> What is required
Transcribe the line that contains "The orange fork" and every line after it to the end of the records, exactly and nothing else. Skip the pictures.
── Data excerpts ──
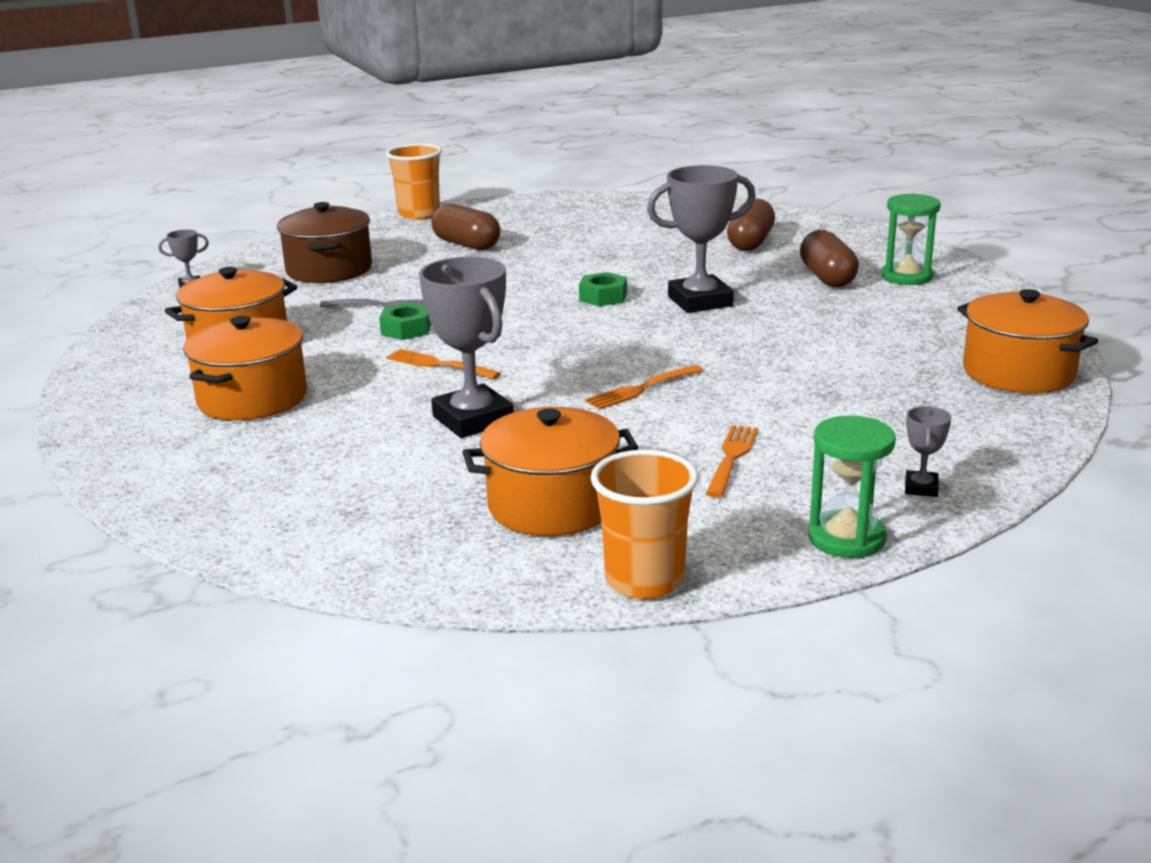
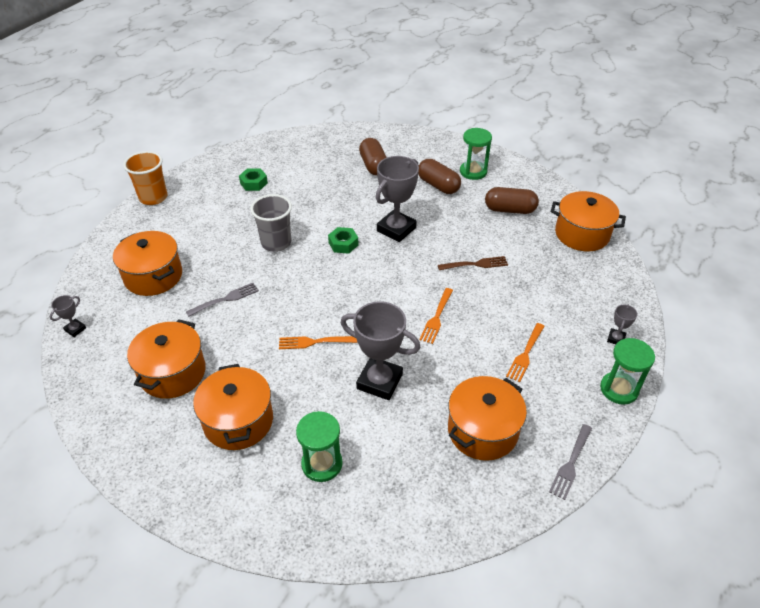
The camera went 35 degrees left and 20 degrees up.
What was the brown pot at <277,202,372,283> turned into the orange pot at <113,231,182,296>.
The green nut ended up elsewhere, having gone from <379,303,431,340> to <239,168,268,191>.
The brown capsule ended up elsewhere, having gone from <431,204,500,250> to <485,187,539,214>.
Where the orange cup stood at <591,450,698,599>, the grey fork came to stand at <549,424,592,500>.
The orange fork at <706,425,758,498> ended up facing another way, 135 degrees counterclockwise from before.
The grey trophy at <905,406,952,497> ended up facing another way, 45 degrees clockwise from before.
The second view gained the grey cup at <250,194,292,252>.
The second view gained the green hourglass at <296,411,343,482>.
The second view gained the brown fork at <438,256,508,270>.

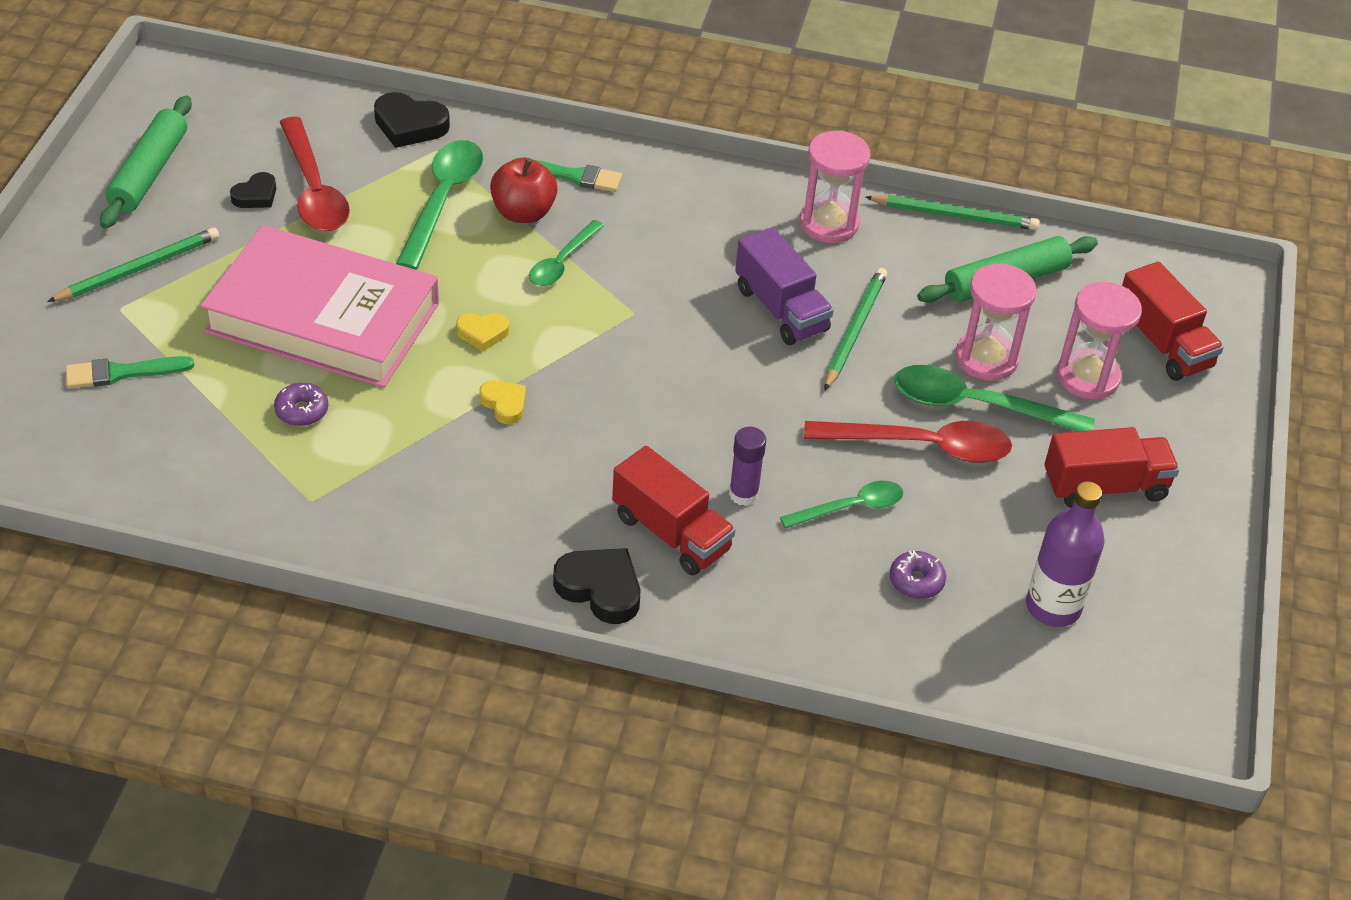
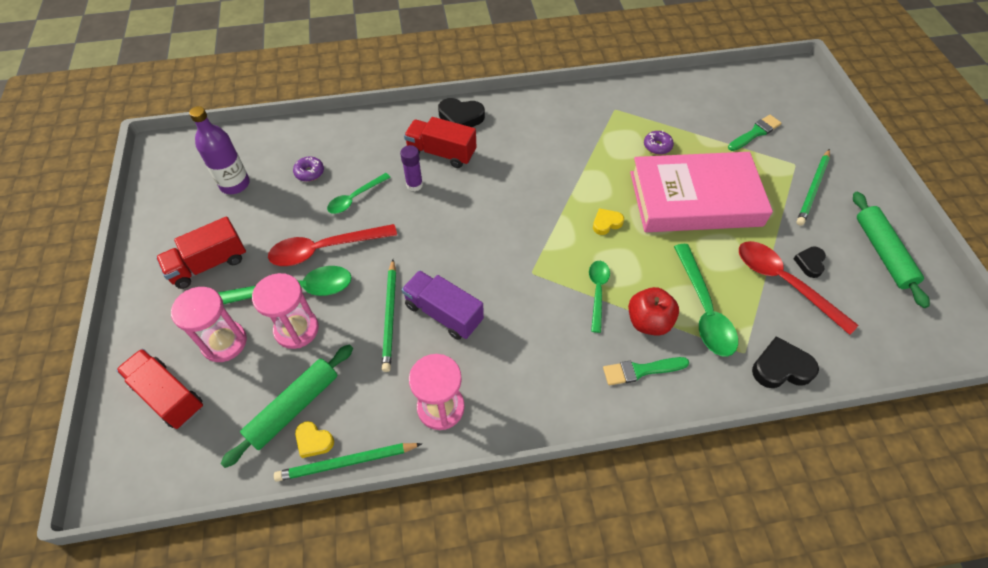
The camera went 160 degrees right and 10 degrees up.
The yellow heart ended up elsewhere, having gone from <479,380,526,424> to <295,421,334,458>.

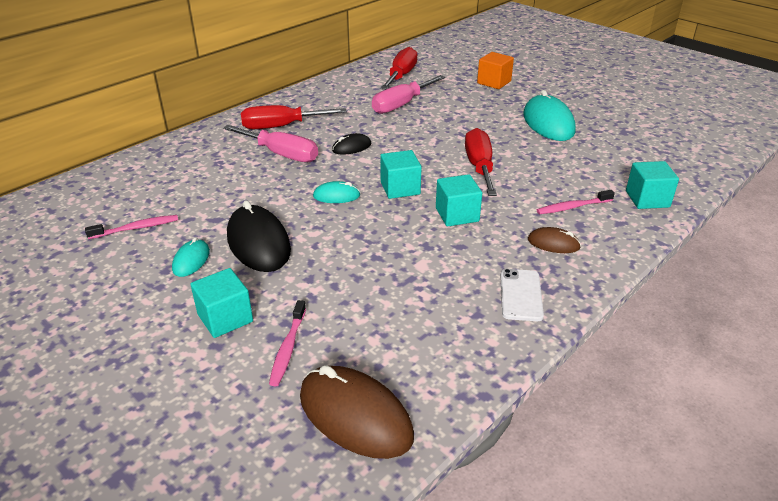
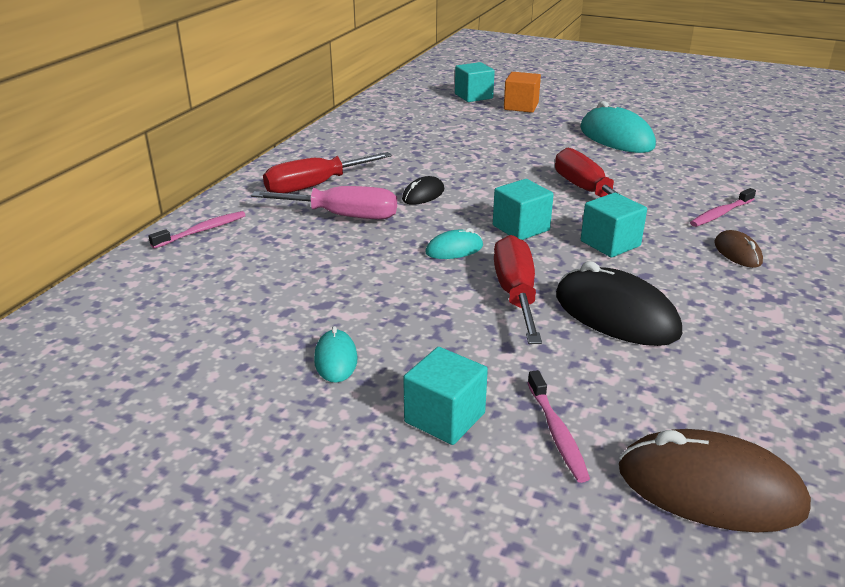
The camera went 20 degrees left and 5 degrees down.
The pink toothbrush ended up elsewhere, having gone from <85,215,178,239> to <148,211,246,249>.
The black mouse ended up elsewhere, having gone from <227,200,291,272> to <556,261,682,346>.
The second view lost the pink screwdriver at <372,75,445,114>.
The red screwdriver ended up elsewhere, having gone from <380,47,418,90> to <494,235,542,344>.
The second view lost the white phone at <501,269,544,321>.
The brown mouse at <528,227,581,253> ended up facing another way, 75 degrees clockwise from before.
The turquoise cube ended up elsewhere, having gone from <626,161,679,209> to <455,62,495,102>.

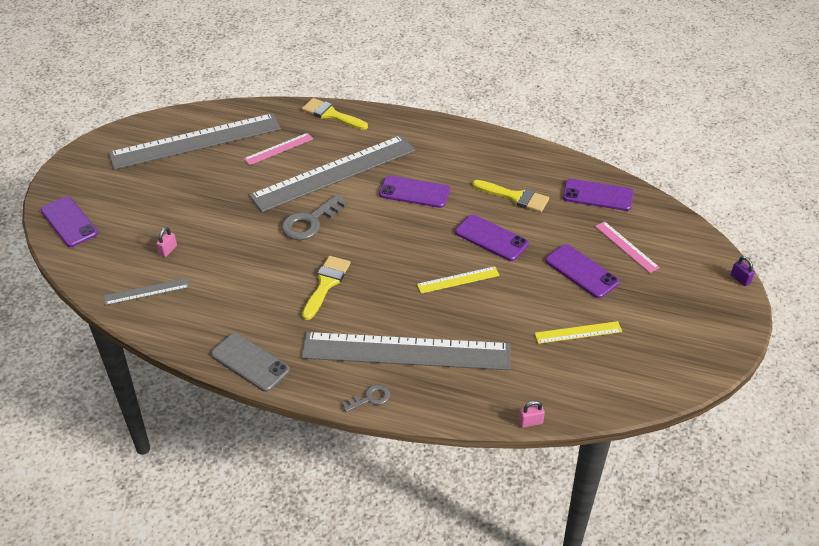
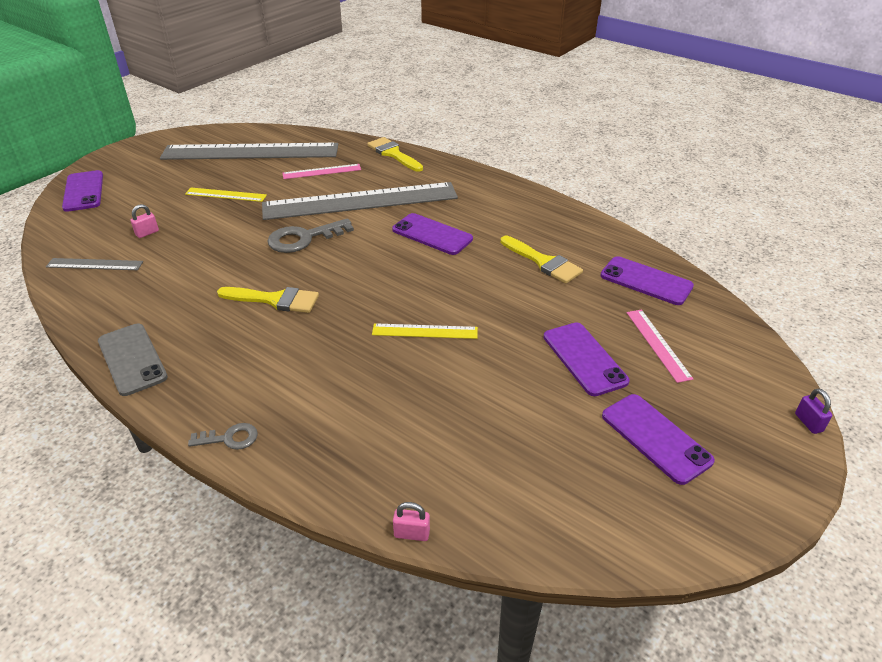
The camera went 20 degrees right and 5 degrees down.
The second view lost the grey ruler at <301,332,511,370>.
The yellow brush at <302,256,351,320> ended up facing another way, 60 degrees clockwise from before.
The purple phone ended up elsewhere, having gone from <455,214,529,261> to <602,394,715,485>.
The yellow ruler ended up elsewhere, having gone from <535,321,622,344> to <185,188,267,202>.

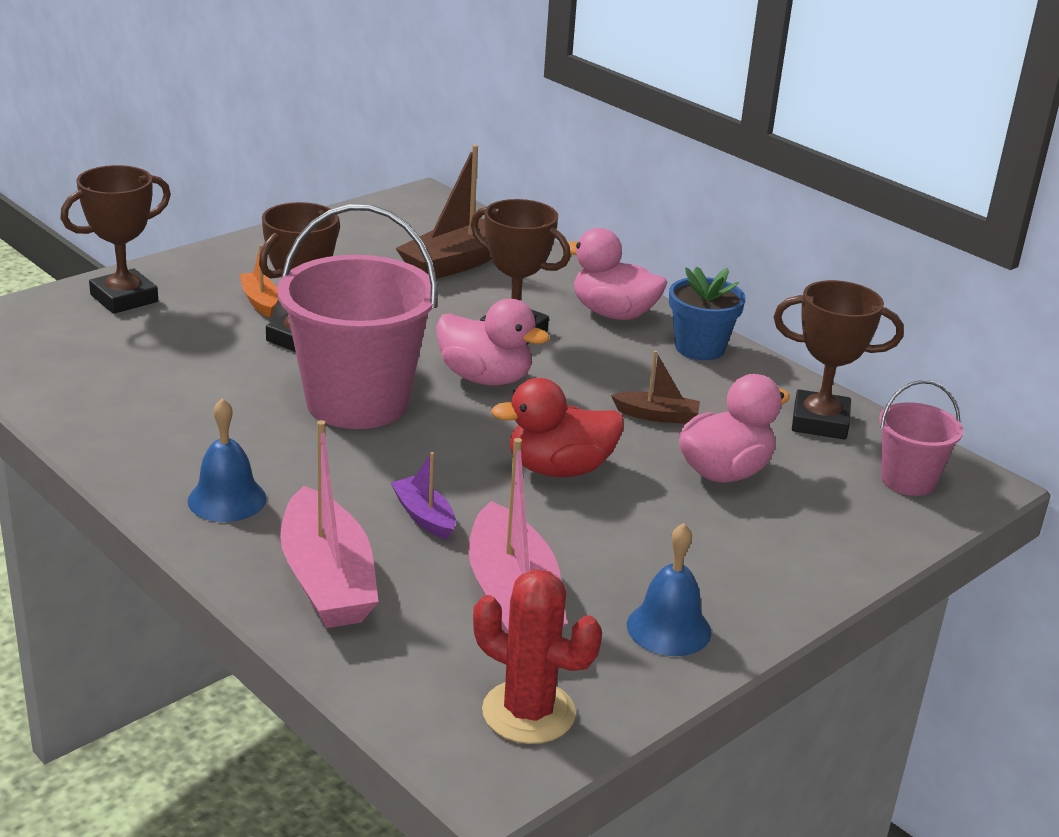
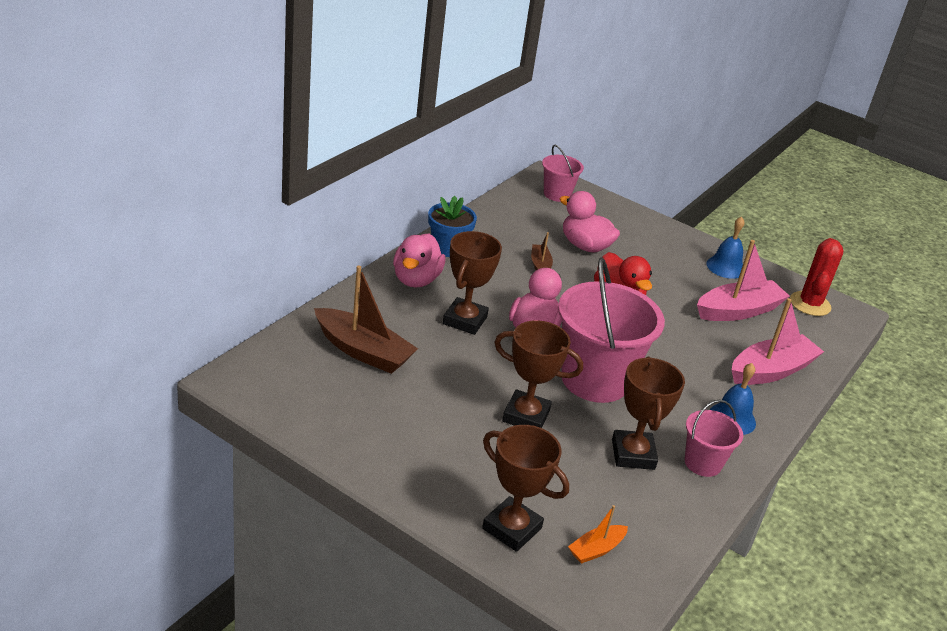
The camera went 105 degrees left and 5 degrees up.
The orange boat ended up elsewhere, having gone from <240,245,278,317> to <568,505,628,564>.
The second view lost the purple boat at <391,452,456,540>.
The brown trophy ended up elsewhere, having gone from <774,280,904,439> to <612,357,685,470>.
The second view gained the pink bucket at <685,400,743,477>.

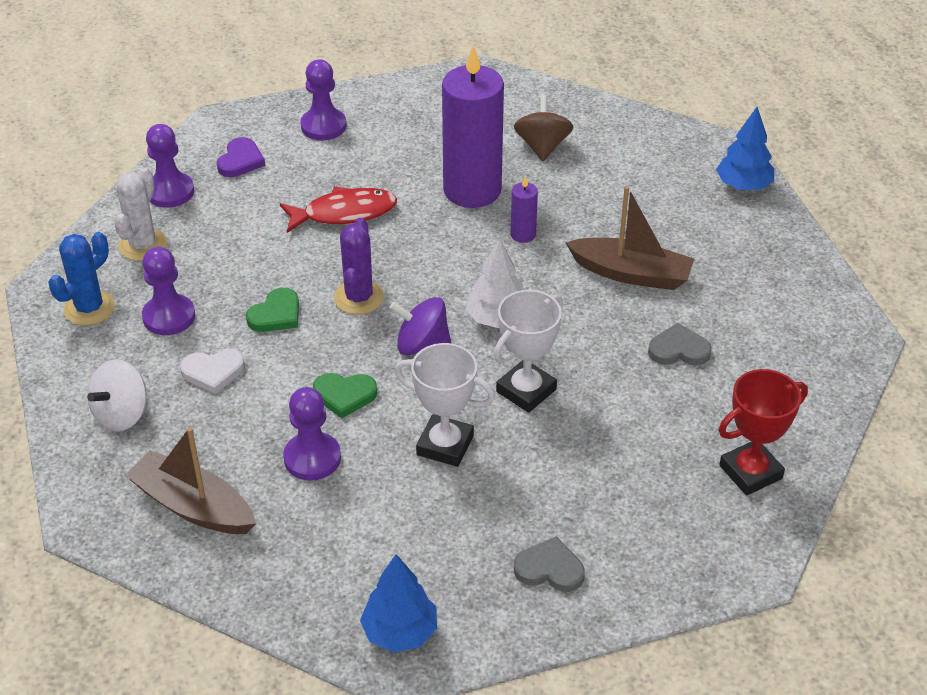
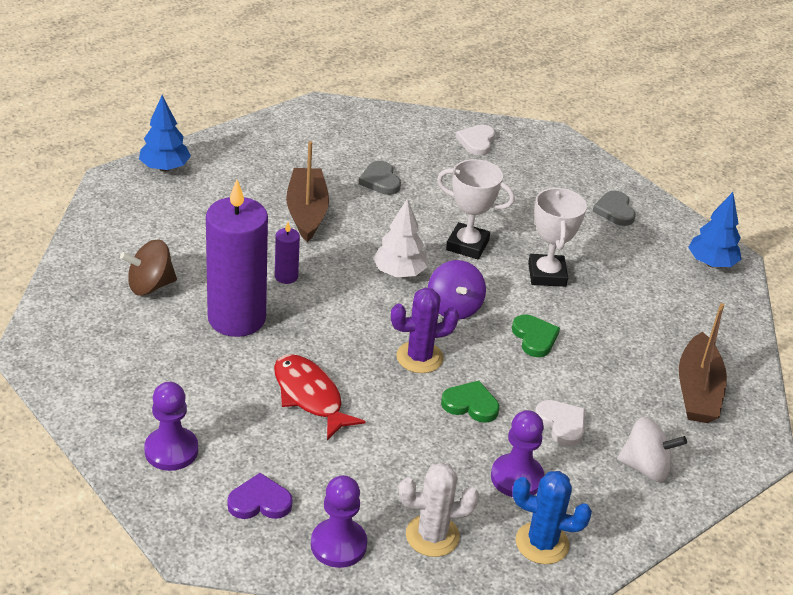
The camera went 115 degrees left and 5 degrees down.
The second view lost the purple pawn at <283,387,341,481>.
Where the red trophy stood at <719,369,808,496>, the white heart came to stand at <455,124,495,156>.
───
> Answer space
The orange fork at <706,425,758,498> ended up facing another way, 135 degrees counterclockwise from before.
The grey trophy at <905,406,952,497> ended up facing another way, 45 degrees clockwise from before.
The second view gained the grey cup at <250,194,292,252>.
The second view gained the green hourglass at <296,411,343,482>.
The second view gained the brown fork at <438,256,508,270>.

The camera went 160 degrees right and 10 degrees up.
The yellow heart ended up elsewhere, having gone from <479,380,526,424> to <295,421,334,458>.

The camera went 20 degrees left and 5 degrees down.
The pink toothbrush ended up elsewhere, having gone from <85,215,178,239> to <148,211,246,249>.
The black mouse ended up elsewhere, having gone from <227,200,291,272> to <556,261,682,346>.
The second view lost the pink screwdriver at <372,75,445,114>.
The red screwdriver ended up elsewhere, having gone from <380,47,418,90> to <494,235,542,344>.
The second view lost the white phone at <501,269,544,321>.
The brown mouse at <528,227,581,253> ended up facing another way, 75 degrees clockwise from before.
The turquoise cube ended up elsewhere, having gone from <626,161,679,209> to <455,62,495,102>.

The camera went 20 degrees right and 5 degrees down.
The second view lost the grey ruler at <301,332,511,370>.
The yellow brush at <302,256,351,320> ended up facing another way, 60 degrees clockwise from before.
The purple phone ended up elsewhere, having gone from <455,214,529,261> to <602,394,715,485>.
The yellow ruler ended up elsewhere, having gone from <535,321,622,344> to <185,188,267,202>.

The camera went 105 degrees left and 5 degrees up.
The orange boat ended up elsewhere, having gone from <240,245,278,317> to <568,505,628,564>.
The second view lost the purple boat at <391,452,456,540>.
The brown trophy ended up elsewhere, having gone from <774,280,904,439> to <612,357,685,470>.
The second view gained the pink bucket at <685,400,743,477>.

The camera went 115 degrees left and 5 degrees down.
The second view lost the purple pawn at <283,387,341,481>.
Where the red trophy stood at <719,369,808,496>, the white heart came to stand at <455,124,495,156>.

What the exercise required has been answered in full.